• HOW TO COMPLETE THIS TASK: Your answer should consist of each line below that contains the string "XSHUT".

Edit difference data
┄┄┄┄┄┄┄┄┄┄

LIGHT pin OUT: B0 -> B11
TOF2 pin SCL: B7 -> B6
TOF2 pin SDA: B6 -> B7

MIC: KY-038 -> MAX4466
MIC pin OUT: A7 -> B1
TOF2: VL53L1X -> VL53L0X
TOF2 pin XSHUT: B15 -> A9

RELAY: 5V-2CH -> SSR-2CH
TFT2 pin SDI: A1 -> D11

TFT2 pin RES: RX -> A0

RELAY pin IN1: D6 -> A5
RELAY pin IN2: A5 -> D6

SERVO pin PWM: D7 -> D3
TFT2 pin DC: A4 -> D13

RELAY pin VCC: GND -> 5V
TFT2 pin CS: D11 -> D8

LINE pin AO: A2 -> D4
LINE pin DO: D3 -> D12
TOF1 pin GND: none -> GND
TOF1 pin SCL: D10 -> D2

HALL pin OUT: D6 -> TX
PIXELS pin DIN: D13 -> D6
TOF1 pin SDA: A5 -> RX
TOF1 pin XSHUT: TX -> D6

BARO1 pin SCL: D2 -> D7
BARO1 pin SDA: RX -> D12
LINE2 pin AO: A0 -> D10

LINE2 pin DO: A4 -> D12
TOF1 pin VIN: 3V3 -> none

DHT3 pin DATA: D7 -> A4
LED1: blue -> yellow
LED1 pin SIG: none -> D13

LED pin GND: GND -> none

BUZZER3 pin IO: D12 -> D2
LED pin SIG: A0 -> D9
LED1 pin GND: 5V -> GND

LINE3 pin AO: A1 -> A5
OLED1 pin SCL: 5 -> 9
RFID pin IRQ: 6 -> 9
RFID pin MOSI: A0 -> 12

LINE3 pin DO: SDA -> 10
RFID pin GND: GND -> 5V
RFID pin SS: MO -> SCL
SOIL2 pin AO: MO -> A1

┄┄┄┄┄┄┄┄┄┄

• PROBLEM SOLUTION:
TOF2 pin XSHUT: B15 -> A9
TOF1 pin XSHUT: TX -> D6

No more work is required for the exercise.